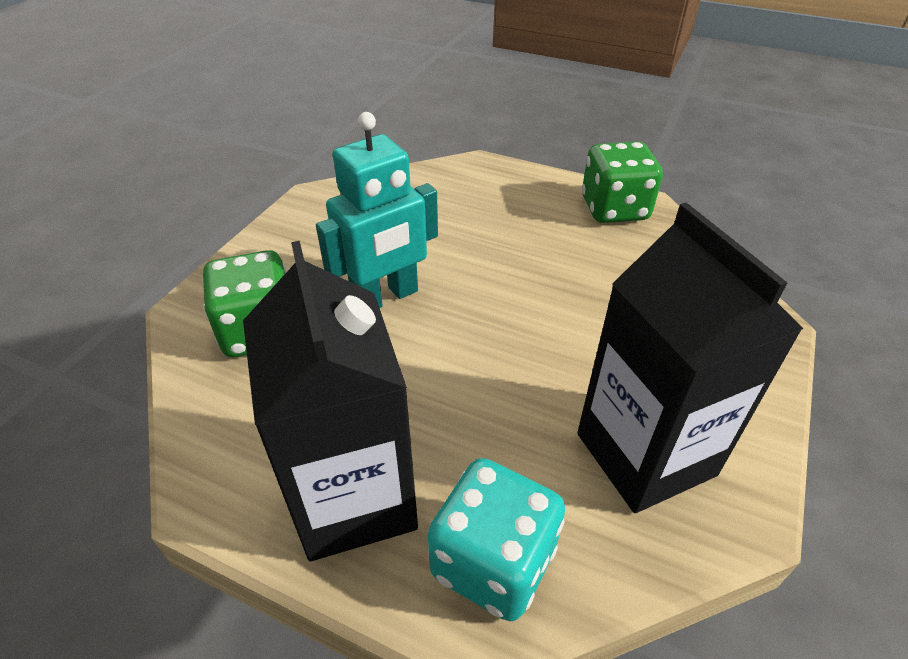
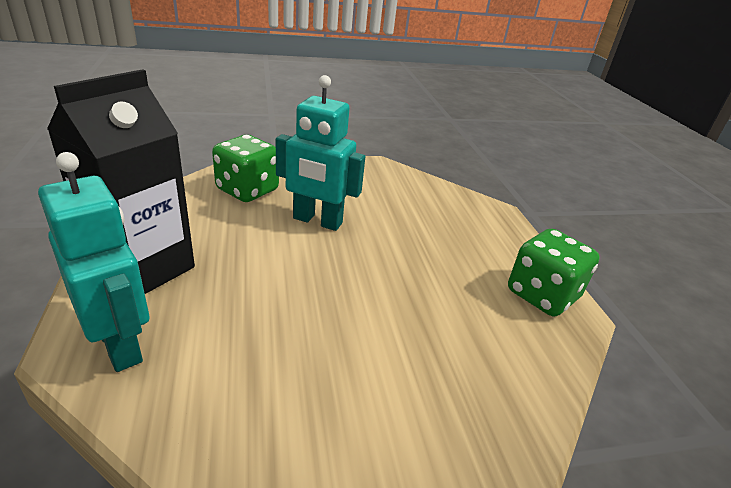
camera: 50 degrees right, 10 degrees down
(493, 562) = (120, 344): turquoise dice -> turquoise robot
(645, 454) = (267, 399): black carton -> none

...

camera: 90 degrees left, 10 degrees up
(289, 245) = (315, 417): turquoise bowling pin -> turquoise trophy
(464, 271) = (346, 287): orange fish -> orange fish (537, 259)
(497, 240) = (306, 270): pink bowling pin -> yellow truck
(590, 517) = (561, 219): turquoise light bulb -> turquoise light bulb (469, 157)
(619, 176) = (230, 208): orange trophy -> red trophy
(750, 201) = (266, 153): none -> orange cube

* _What the task asks_:
What are the lines, exactly as written above, from the line with "(493, 562) = (120, 344): turquoise" to the line with "(645, 454) = (267, 399): black carton -> none", both included? Output only those.

* _Reply to the task_:
(493, 562) = (120, 344): turquoise dice -> turquoise robot
(645, 454) = (267, 399): black carton -> none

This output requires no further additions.